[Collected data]
-- -- --
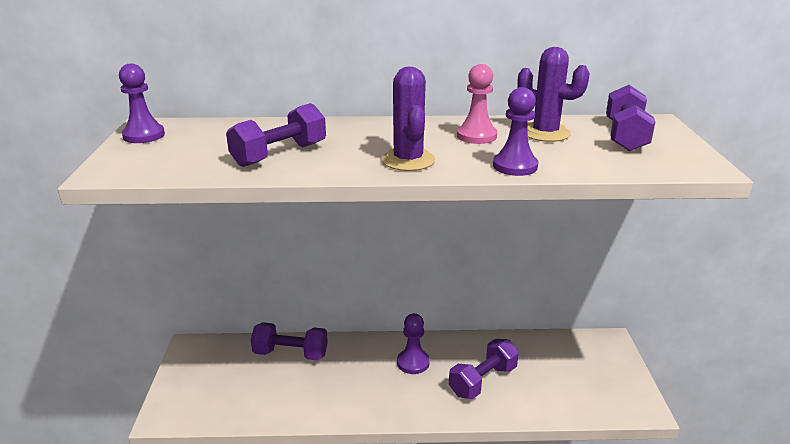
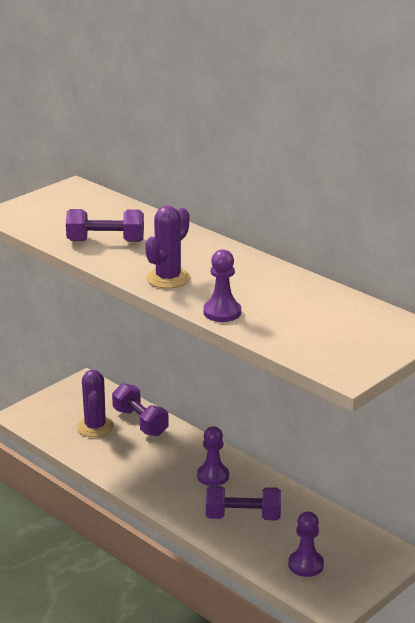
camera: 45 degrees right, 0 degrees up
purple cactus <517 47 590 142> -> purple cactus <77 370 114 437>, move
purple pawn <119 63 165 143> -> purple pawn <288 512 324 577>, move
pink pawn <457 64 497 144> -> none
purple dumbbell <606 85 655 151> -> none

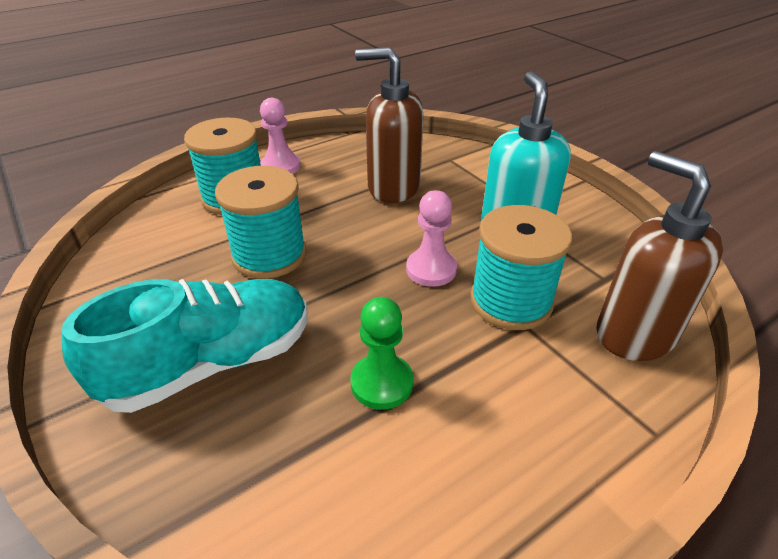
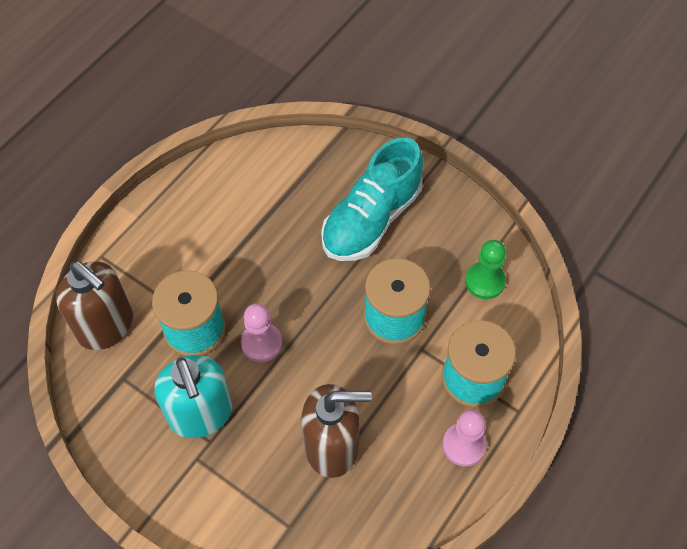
camera: 160 degrees right, 20 degrees up
green pawn <351 297 414 410> -> green pawn <465 240 506 299>, move

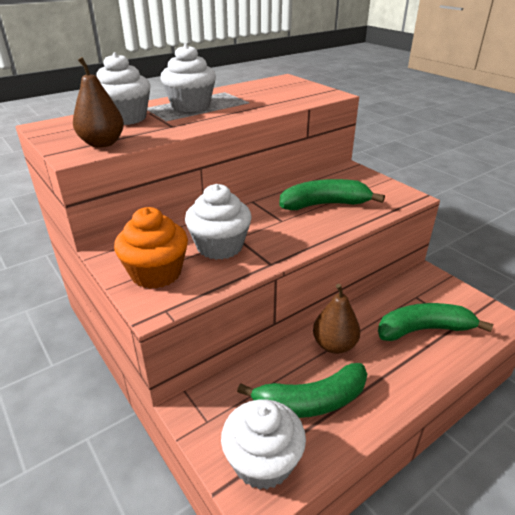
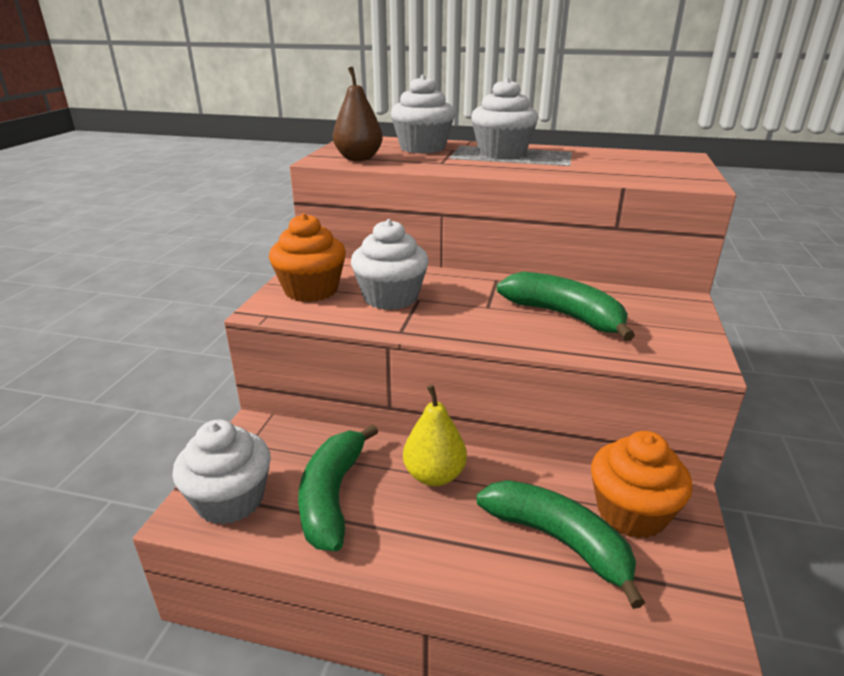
camera: 50 degrees right, 5 degrees down
brown pear <313 284 360 354> -> yellow pear <403 385 467 486>
green banana <237 363 367 418> -> green banana <298 424 378 551>, 60 degrees clockwise
none -> orange cupcake <591 431 693 538>

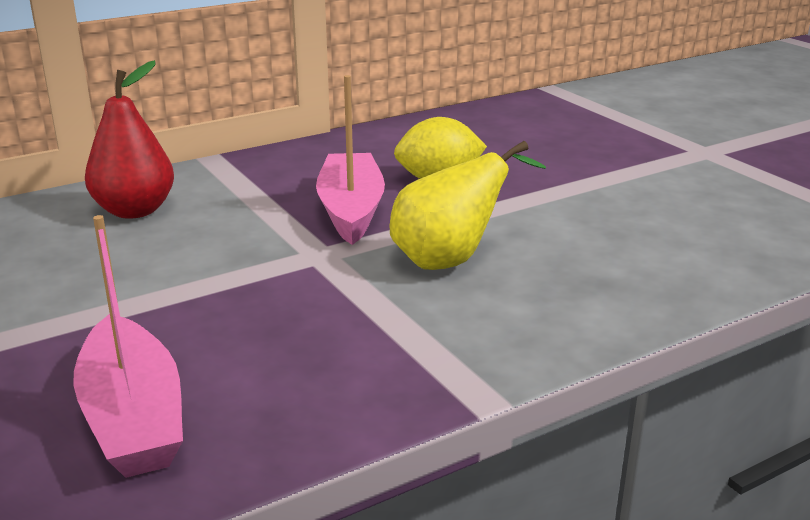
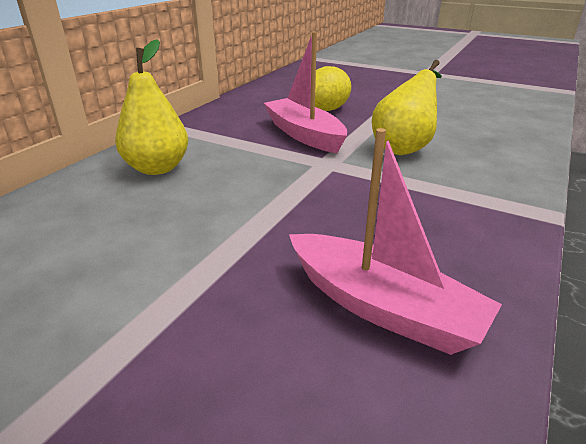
camera: 30 degrees left, 5 degrees up
red pear <85 60 174 219> -> yellow pear <115 39 188 175>

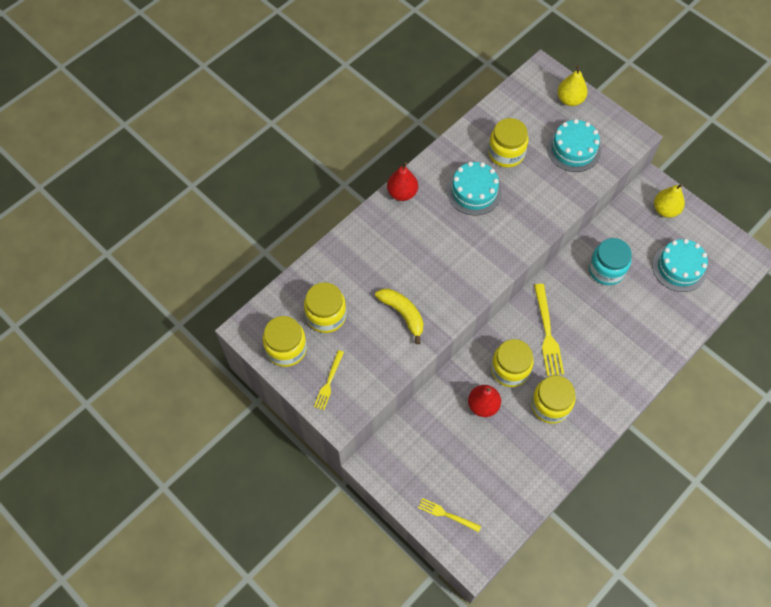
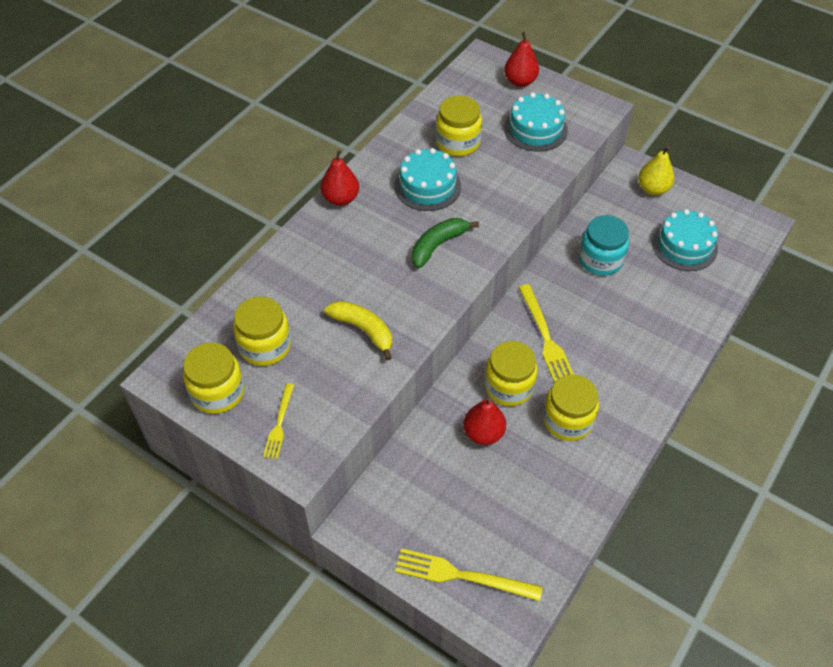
camera: 10 degrees left, 10 degrees down
yellow pear <557 65 588 106> -> red pear <504 32 539 87>
yellow fork <418 498 481 532> -> yellow fork <395 548 542 601>, x1.67
none -> green banana <412 218 479 268>

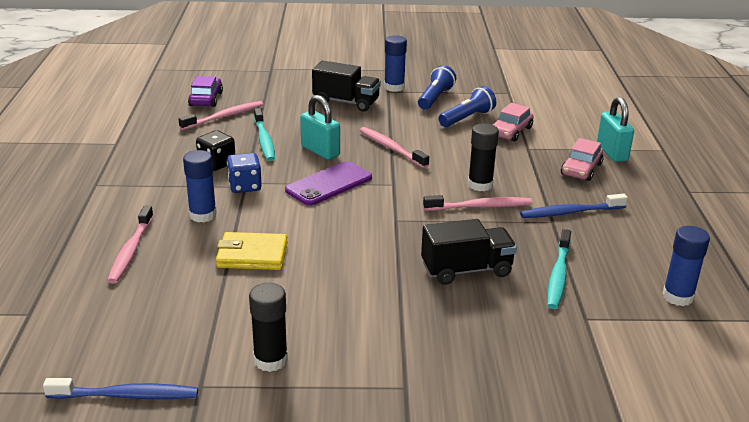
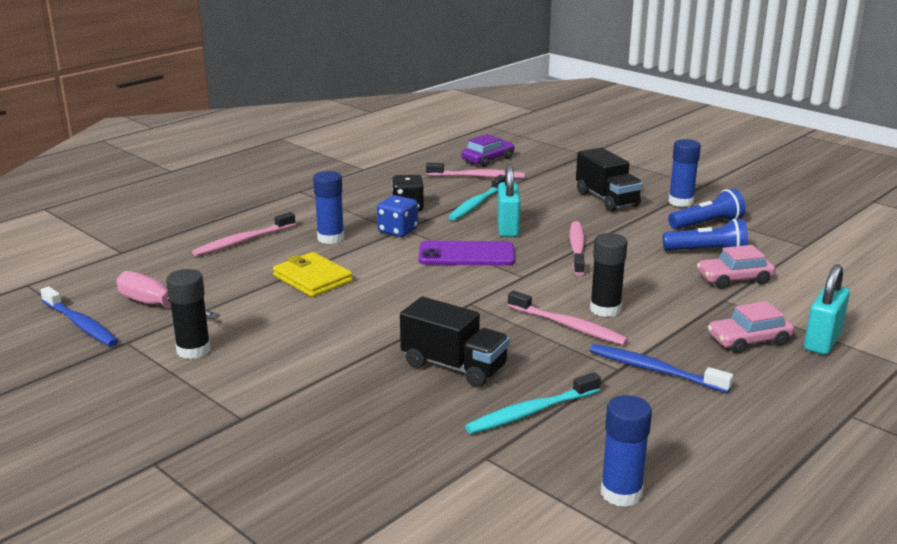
camera: 45 degrees right, 5 degrees down
none -> pink screwdriver <116 271 220 319>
-- -- --
■ YOUR GOAL: Each line that contains the string "green" should be copied from the data above.

■ RESULT OF THE EXERCISE:
green pawn <351 297 414 410> -> green pawn <465 240 506 299>, move
green banana <237 363 367 418> -> green banana <298 424 378 551>, 60 degrees clockwise
none -> green banana <412 218 479 268>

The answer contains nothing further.